> _Exercise objective_
Lines before the one containing "Altron Drive: [659,442,954,691]" are left out; return that line and all lines after it, exactly, through the end of the records below.

(Stored items)
* * *
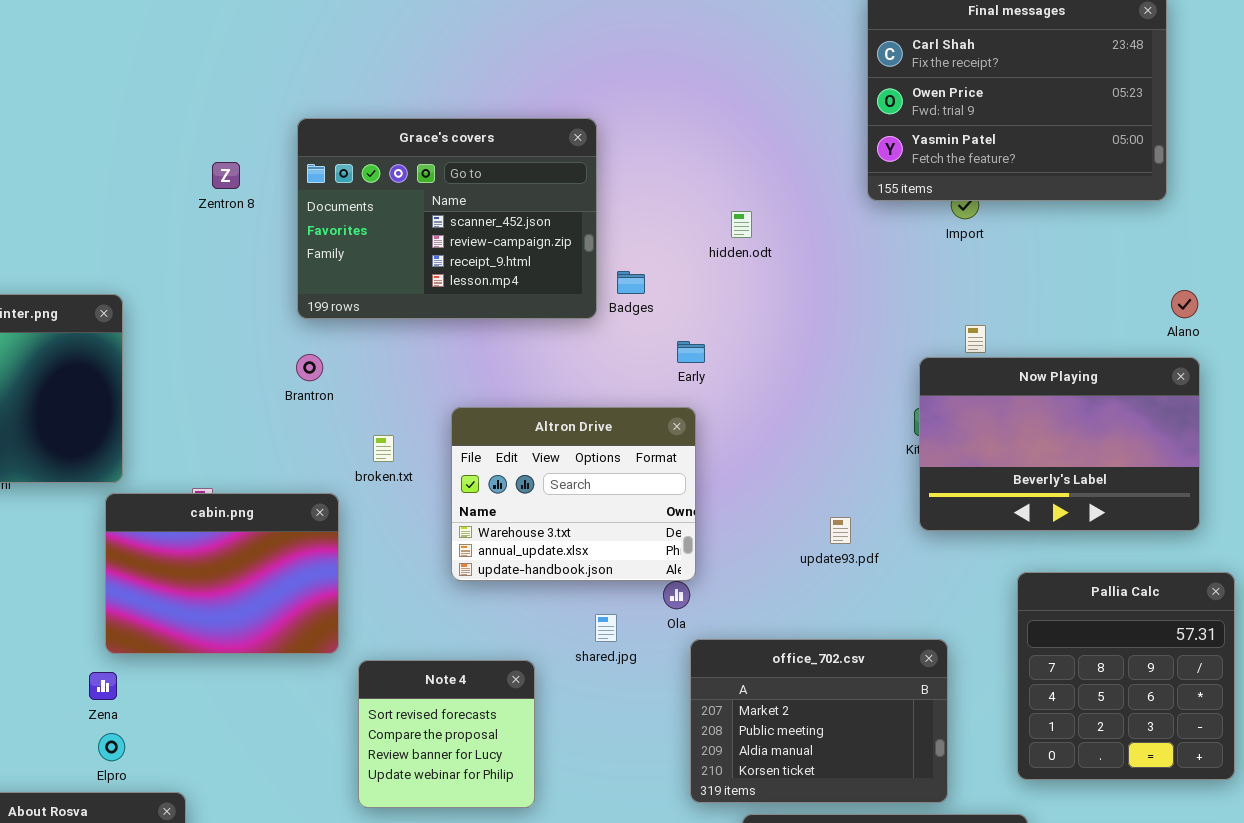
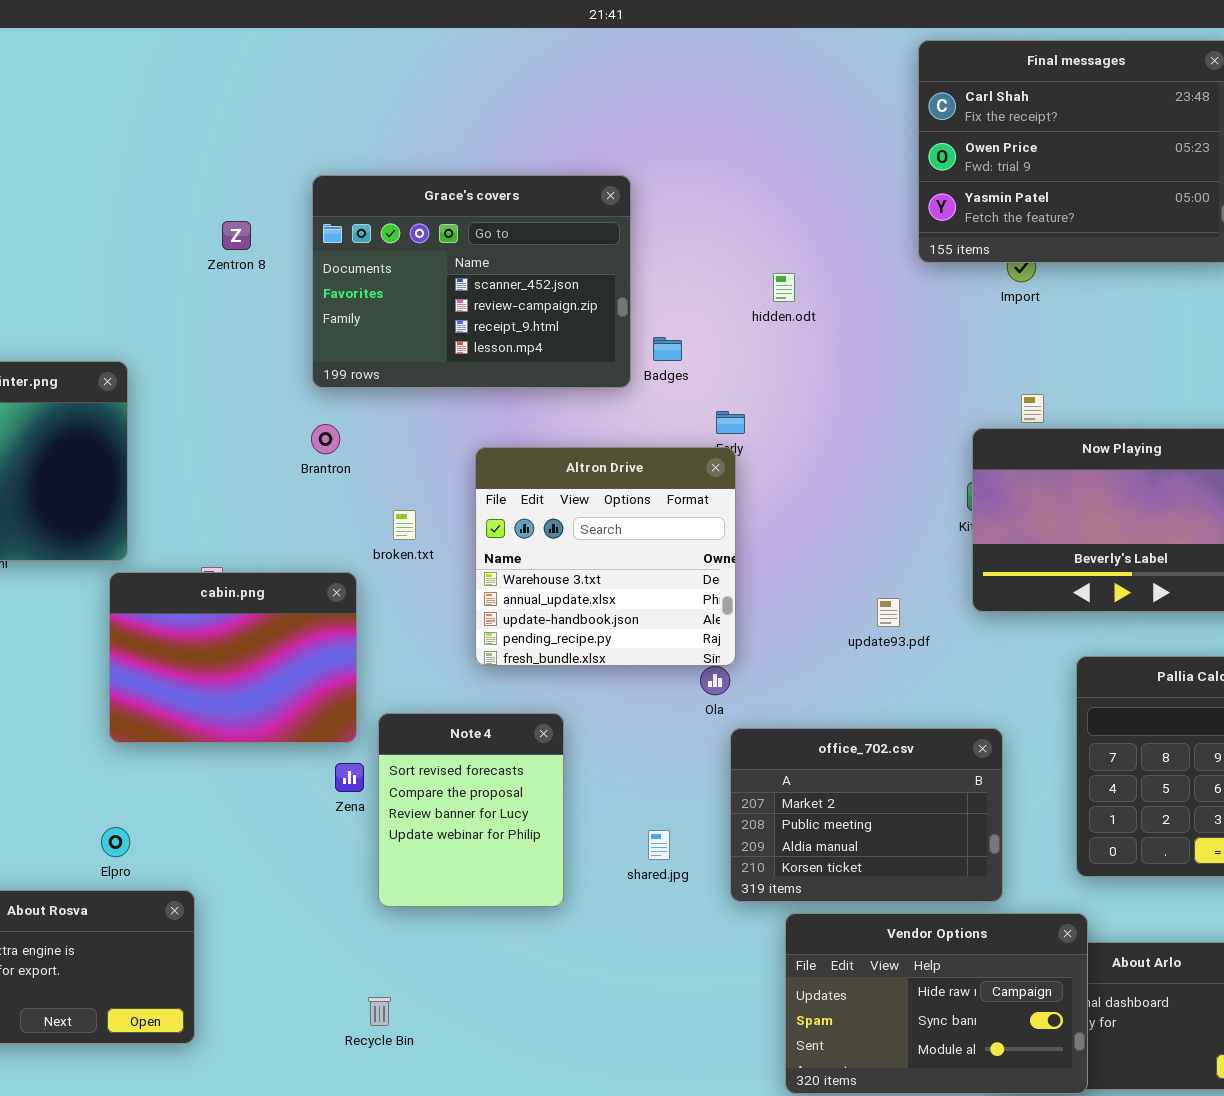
Altron Drive: [451,407,696,581] -> [475,447,736,666], resized
shared.jpg: [595,614,617,642] -> [648,830,670,860], moved
Note 4: [358,660,535,808] -> [378,713,564,907], resized
Zena: [89,672,117,700] -> [335,763,364,792], moved

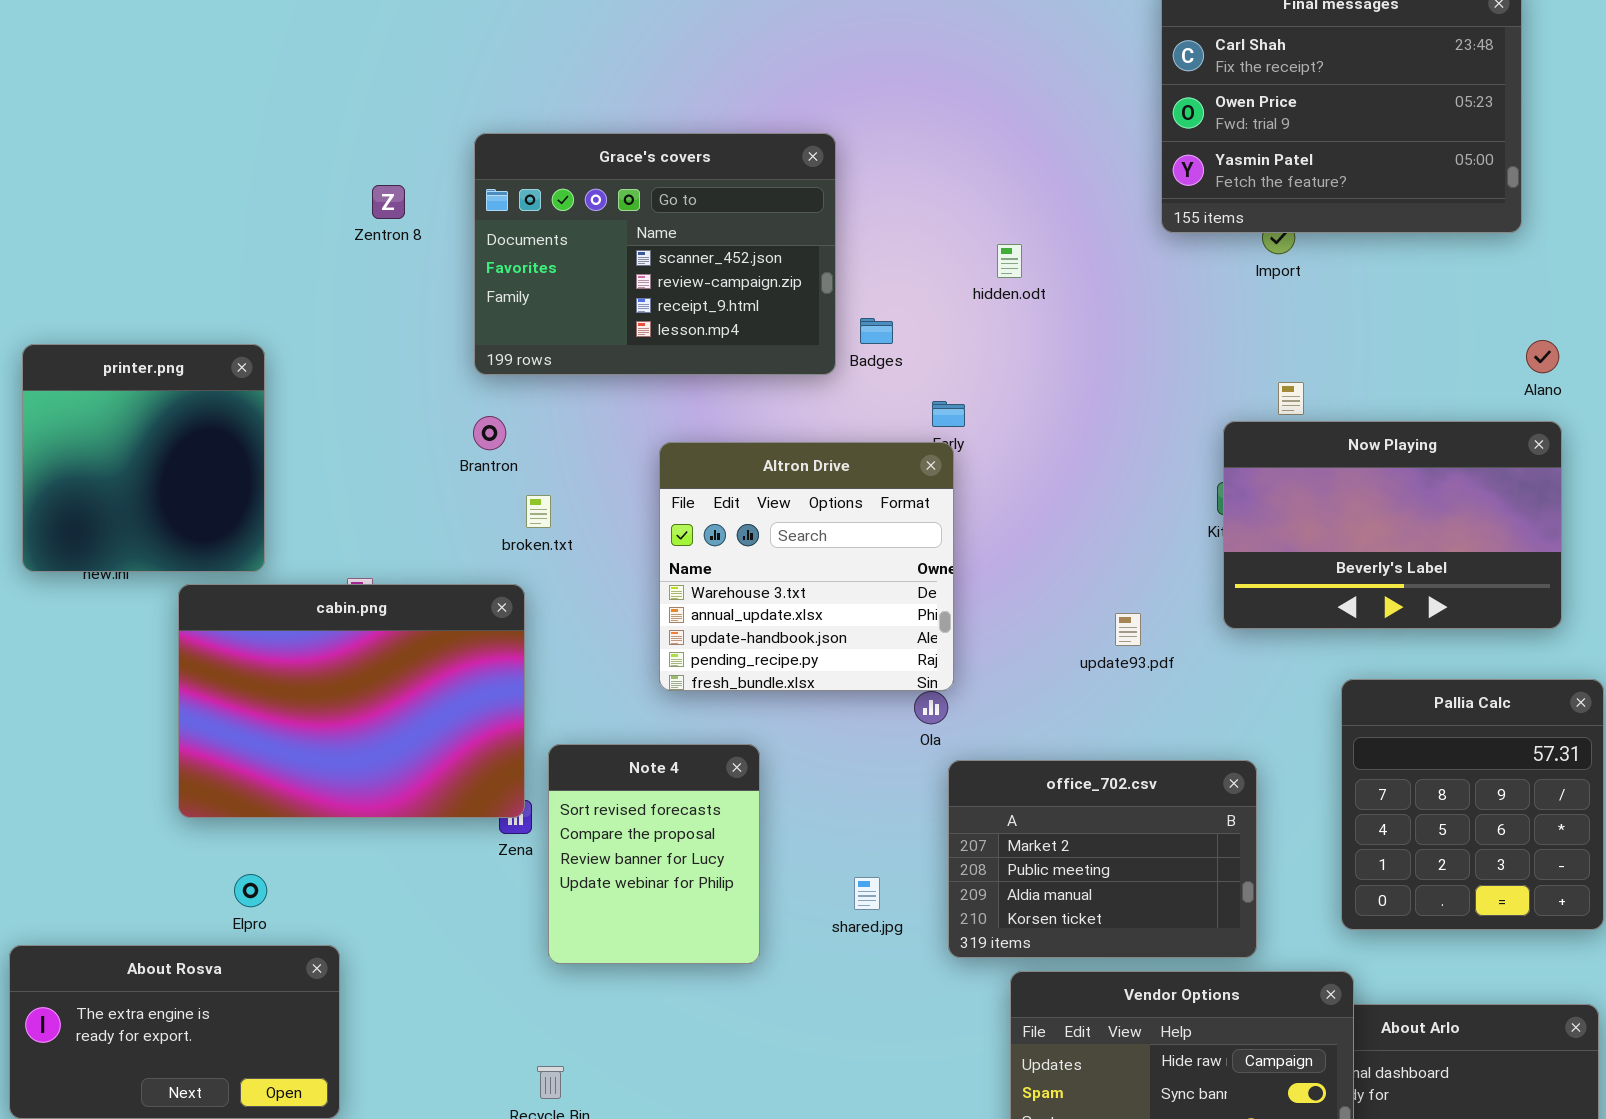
broken.txt: [393,510,416,540] -> [526,495,551,528], moved
cabin.png: [109,572,357,743] -> [178,584,525,818], resized

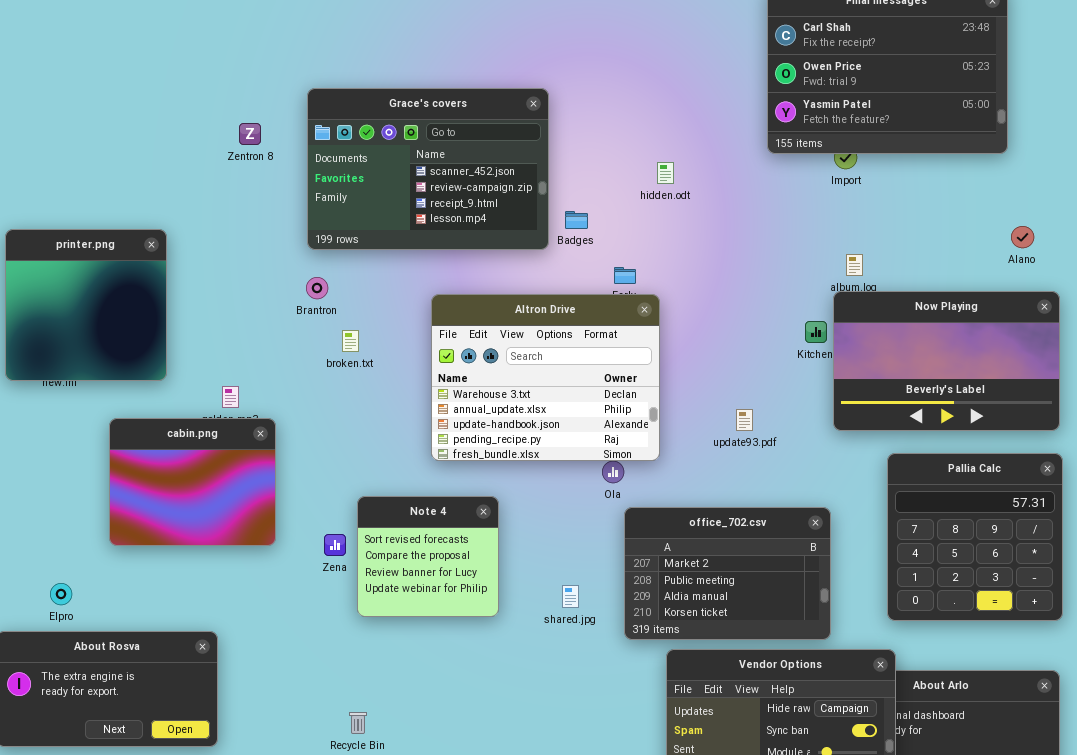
Now Playing: [1223,421,1562,629] -> [833,291,1060,431], moved
Altron Drive: [659,442,954,691] -> [431,294,660,461], resized
cabin.png: [178,584,525,818] -> [109,418,276,546], resized
Note 4: [548,744,760,964] -> [357,496,499,617], resized
Elpro: [234,874,267,907] -> [50,583,72,605], moved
* * *
> _Reply to the exercise_
Altron Drive: [659,442,954,691] -> [431,294,660,461], resized
cabin.png: [178,584,525,818] -> [109,418,276,546], resized
Note 4: [548,744,760,964] -> [357,496,499,617], resized
Elpro: [234,874,267,907] -> [50,583,72,605], moved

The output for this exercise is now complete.